**Goal of the exercise**. Word for word, reproduce the records that follow.

**Raw data**.
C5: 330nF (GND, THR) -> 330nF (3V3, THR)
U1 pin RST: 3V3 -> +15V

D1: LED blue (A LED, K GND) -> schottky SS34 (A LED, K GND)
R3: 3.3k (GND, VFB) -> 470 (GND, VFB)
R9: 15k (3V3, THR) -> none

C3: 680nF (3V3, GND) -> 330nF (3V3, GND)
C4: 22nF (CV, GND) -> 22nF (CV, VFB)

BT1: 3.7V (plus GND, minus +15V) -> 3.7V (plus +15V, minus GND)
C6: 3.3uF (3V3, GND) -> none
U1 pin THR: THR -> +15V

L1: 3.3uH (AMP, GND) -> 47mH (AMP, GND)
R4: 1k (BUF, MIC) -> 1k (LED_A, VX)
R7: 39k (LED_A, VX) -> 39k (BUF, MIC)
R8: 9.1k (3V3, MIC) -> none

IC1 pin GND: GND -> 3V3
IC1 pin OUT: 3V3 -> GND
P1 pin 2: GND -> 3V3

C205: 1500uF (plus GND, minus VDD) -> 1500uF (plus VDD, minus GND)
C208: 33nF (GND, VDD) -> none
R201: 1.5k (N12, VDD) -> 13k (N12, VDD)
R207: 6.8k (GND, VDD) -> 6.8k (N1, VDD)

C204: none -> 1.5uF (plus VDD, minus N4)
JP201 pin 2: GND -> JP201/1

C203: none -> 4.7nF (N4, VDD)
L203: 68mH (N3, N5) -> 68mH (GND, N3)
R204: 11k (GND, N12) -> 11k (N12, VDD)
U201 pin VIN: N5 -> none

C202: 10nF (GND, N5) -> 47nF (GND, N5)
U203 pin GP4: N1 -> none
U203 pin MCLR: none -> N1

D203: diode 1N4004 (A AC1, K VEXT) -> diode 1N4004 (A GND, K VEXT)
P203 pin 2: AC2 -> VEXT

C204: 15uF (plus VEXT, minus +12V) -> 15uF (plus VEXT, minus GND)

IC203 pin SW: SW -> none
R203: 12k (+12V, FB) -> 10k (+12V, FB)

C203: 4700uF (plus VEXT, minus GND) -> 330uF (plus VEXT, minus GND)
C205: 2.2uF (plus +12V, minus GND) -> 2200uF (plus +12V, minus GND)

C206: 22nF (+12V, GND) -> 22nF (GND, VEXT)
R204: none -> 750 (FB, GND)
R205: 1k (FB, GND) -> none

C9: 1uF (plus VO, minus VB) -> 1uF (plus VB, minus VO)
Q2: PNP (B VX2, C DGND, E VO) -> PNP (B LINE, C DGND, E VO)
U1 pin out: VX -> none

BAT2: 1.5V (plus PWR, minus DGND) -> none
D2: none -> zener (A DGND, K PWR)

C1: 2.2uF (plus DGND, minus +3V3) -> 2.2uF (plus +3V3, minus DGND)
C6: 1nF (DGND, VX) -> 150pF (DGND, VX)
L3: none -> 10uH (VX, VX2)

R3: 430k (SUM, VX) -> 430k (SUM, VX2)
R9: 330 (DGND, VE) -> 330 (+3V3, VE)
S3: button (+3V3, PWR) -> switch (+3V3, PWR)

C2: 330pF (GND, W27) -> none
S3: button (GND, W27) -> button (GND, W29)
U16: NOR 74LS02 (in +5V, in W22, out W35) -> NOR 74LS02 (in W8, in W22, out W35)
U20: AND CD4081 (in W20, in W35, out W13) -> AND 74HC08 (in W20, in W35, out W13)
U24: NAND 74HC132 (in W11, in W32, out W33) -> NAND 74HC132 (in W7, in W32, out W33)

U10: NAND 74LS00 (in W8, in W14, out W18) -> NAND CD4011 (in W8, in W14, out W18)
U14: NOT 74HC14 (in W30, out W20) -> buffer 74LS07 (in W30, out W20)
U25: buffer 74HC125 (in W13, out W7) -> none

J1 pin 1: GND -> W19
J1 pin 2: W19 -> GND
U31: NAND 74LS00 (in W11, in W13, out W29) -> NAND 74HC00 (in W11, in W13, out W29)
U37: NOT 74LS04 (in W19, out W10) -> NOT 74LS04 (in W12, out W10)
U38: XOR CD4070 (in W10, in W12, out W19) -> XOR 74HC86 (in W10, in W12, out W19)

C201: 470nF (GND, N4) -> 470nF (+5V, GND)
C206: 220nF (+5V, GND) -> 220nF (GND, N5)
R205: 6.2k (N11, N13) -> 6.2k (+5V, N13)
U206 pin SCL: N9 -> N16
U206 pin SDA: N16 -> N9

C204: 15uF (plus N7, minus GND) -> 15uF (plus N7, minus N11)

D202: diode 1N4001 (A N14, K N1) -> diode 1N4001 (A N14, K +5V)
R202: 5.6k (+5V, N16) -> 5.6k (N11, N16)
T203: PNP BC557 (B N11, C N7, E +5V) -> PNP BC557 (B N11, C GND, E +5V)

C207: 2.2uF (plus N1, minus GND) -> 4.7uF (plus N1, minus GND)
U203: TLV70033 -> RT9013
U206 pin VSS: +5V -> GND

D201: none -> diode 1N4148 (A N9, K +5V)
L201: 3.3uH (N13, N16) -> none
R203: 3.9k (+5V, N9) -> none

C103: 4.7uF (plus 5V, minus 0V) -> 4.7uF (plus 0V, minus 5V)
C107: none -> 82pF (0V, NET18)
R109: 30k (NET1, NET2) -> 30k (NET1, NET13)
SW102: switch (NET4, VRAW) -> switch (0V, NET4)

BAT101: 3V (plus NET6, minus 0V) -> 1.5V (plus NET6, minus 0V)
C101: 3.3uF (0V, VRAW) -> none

**Answer for the task**.
C5: 330nF (GND, THR) -> 330nF (3V3, THR)
U1 pin RST: 3V3 -> +15V

D1: LED blue (A LED, K GND) -> schottky SS34 (A LED, K GND)
R3: 3.3k (GND, VFB) -> 470 (GND, VFB)
R9: 15k (3V3, THR) -> none

C3: 680nF (3V3, GND) -> 330nF (3V3, GND)
C4: 22nF (CV, GND) -> 22nF (CV, VFB)

BT1: 3.7V (plus GND, minus +15V) -> 3.7V (plus +15V, minus GND)
C6: 3.3uF (3V3, GND) -> none
U1 pin THR: THR -> +15V

L1: 3.3uH (AMP, GND) -> 47mH (AMP, GND)
R4: 1k (BUF, MIC) -> 1k (LED_A, VX)
R7: 39k (LED_A, VX) -> 39k (BUF, MIC)
R8: 9.1k (3V3, MIC) -> none

IC1 pin GND: GND -> 3V3
IC1 pin OUT: 3V3 -> GND
P1 pin 2: GND -> 3V3

C205: 1500uF (plus GND, minus VDD) -> 1500uF (plus VDD, minus GND)
C208: 33nF (GND, VDD) -> none
R201: 1.5k (N12, VDD) -> 13k (N12, VDD)
R207: 6.8k (GND, VDD) -> 6.8k (N1, VDD)

C204: none -> 1.5uF (plus VDD, minus N4)
JP201 pin 2: GND -> JP201/1

C203: none -> 4.7nF (N4, VDD)
L203: 68mH (N3, N5) -> 68mH (GND, N3)
R204: 11k (GND, N12) -> 11k (N12, VDD)
U201 pin VIN: N5 -> none

C202: 10nF (GND, N5) -> 47nF (GND, N5)
U203 pin GP4: N1 -> none
U203 pin MCLR: none -> N1

D203: diode 1N4004 (A AC1, K VEXT) -> diode 1N4004 (A GND, K VEXT)
P203 pin 2: AC2 -> VEXT

C204: 15uF (plus VEXT, minus +12V) -> 15uF (plus VEXT, minus GND)

IC203 pin SW: SW -> none
R203: 12k (+12V, FB) -> 10k (+12V, FB)

C203: 4700uF (plus VEXT, minus GND) -> 330uF (plus VEXT, minus GND)
C205: 2.2uF (plus +12V, minus GND) -> 2200uF (plus +12V, minus GND)

C206: 22nF (+12V, GND) -> 22nF (GND, VEXT)
R204: none -> 750 (FB, GND)
R205: 1k (FB, GND) -> none

C9: 1uF (plus VO, minus VB) -> 1uF (plus VB, minus VO)
Q2: PNP (B VX2, C DGND, E VO) -> PNP (B LINE, C DGND, E VO)
U1 pin out: VX -> none

BAT2: 1.5V (plus PWR, minus DGND) -> none
D2: none -> zener (A DGND, K PWR)

C1: 2.2uF (plus DGND, minus +3V3) -> 2.2uF (plus +3V3, minus DGND)
C6: 1nF (DGND, VX) -> 150pF (DGND, VX)
L3: none -> 10uH (VX, VX2)

R3: 430k (SUM, VX) -> 430k (SUM, VX2)
R9: 330 (DGND, VE) -> 330 (+3V3, VE)
S3: button (+3V3, PWR) -> switch (+3V3, PWR)

C2: 330pF (GND, W27) -> none
S3: button (GND, W27) -> button (GND, W29)
U16: NOR 74LS02 (in +5V, in W22, out W35) -> NOR 74LS02 (in W8, in W22, out W35)
U20: AND CD4081 (in W20, in W35, out W13) -> AND 74HC08 (in W20, in W35, out W13)
U24: NAND 74HC132 (in W11, in W32, out W33) -> NAND 74HC132 (in W7, in W32, out W33)

U10: NAND 74LS00 (in W8, in W14, out W18) -> NAND CD4011 (in W8, in W14, out W18)
U14: NOT 74HC14 (in W30, out W20) -> buffer 74LS07 (in W30, out W20)
U25: buffer 74HC125 (in W13, out W7) -> none

J1 pin 1: GND -> W19
J1 pin 2: W19 -> GND
U31: NAND 74LS00 (in W11, in W13, out W29) -> NAND 74HC00 (in W11, in W13, out W29)
U37: NOT 74LS04 (in W19, out W10) -> NOT 74LS04 (in W12, out W10)
U38: XOR CD4070 (in W10, in W12, out W19) -> XOR 74HC86 (in W10, in W12, out W19)

C201: 470nF (GND, N4) -> 470nF (+5V, GND)
C206: 220nF (+5V, GND) -> 220nF (GND, N5)
R205: 6.2k (N11, N13) -> 6.2k (+5V, N13)
U206 pin SCL: N9 -> N16
U206 pin SDA: N16 -> N9

C204: 15uF (plus N7, minus GND) -> 15uF (plus N7, minus N11)

D202: diode 1N4001 (A N14, K N1) -> diode 1N4001 (A N14, K +5V)
R202: 5.6k (+5V, N16) -> 5.6k (N11, N16)
T203: PNP BC557 (B N11, C N7, E +5V) -> PNP BC557 (B N11, C GND, E +5V)

C207: 2.2uF (plus N1, minus GND) -> 4.7uF (plus N1, minus GND)
U203: TLV70033 -> RT9013
U206 pin VSS: +5V -> GND

D201: none -> diode 1N4148 (A N9, K +5V)
L201: 3.3uH (N13, N16) -> none
R203: 3.9k (+5V, N9) -> none

C103: 4.7uF (plus 5V, minus 0V) -> 4.7uF (plus 0V, minus 5V)
C107: none -> 82pF (0V, NET18)
R109: 30k (NET1, NET2) -> 30k (NET1, NET13)
SW102: switch (NET4, VRAW) -> switch (0V, NET4)

BAT101: 3V (plus NET6, minus 0V) -> 1.5V (plus NET6, minus 0V)
C101: 3.3uF (0V, VRAW) -> none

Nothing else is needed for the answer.